■ Work to complete: The entries must be set down again word for word; no pictures belong in the copy.

(Records excerpted from a collection)
------------------------------

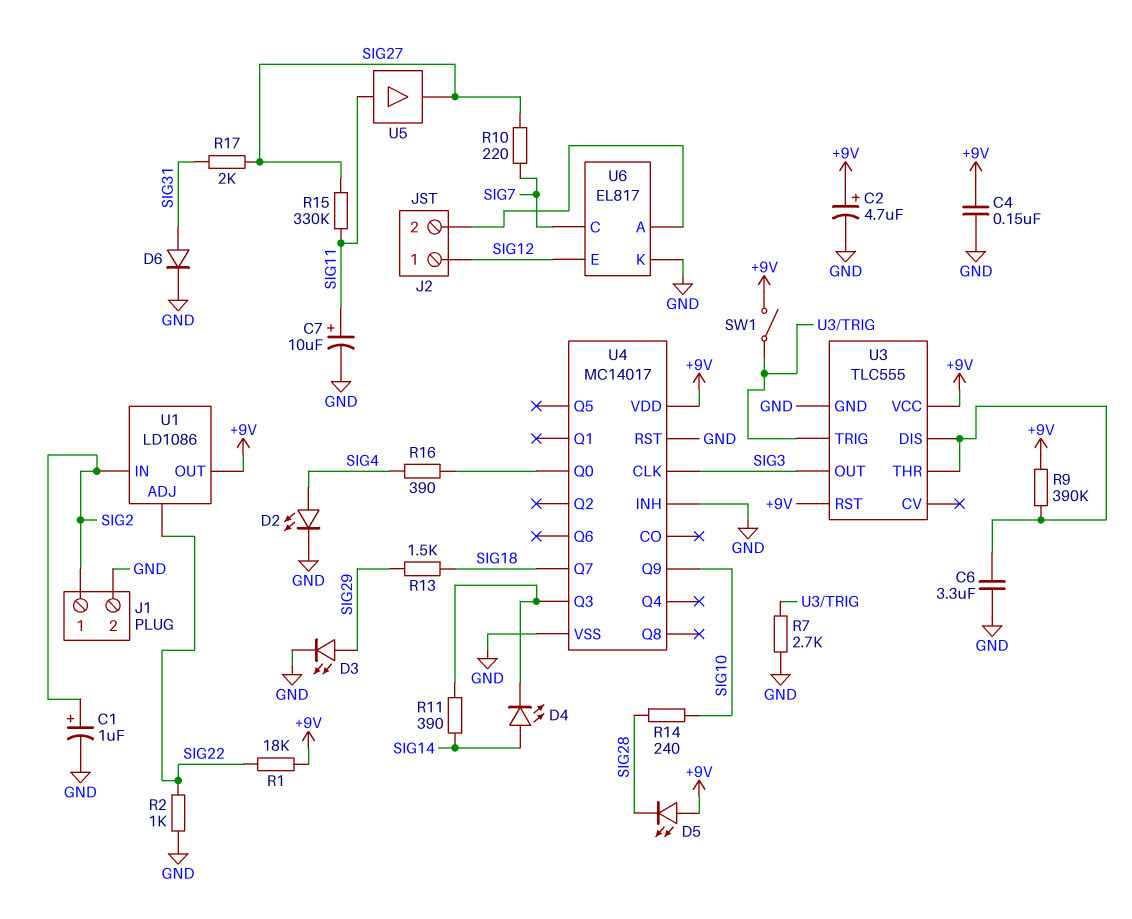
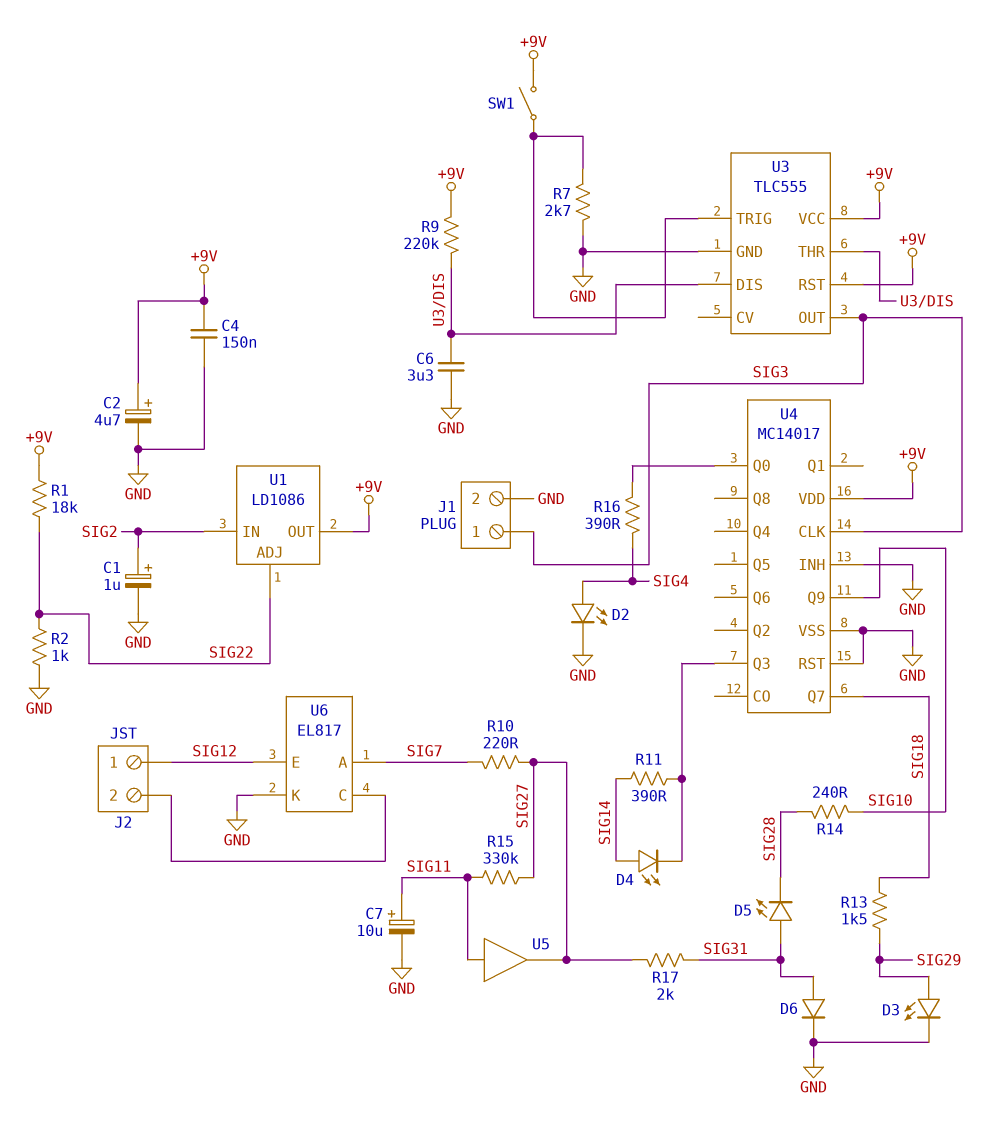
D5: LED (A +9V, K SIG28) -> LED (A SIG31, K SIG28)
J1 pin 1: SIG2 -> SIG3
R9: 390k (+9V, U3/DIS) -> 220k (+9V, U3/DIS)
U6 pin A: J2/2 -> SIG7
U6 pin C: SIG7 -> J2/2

------------------------------

■ Your response:
D5: LED (A +9V, K SIG28) -> LED (A SIG31, K SIG28)
J1 pin 1: SIG2 -> SIG3
R9: 390k (+9V, U3/DIS) -> 220k (+9V, U3/DIS)
U6 pin A: J2/2 -> SIG7
U6 pin C: SIG7 -> J2/2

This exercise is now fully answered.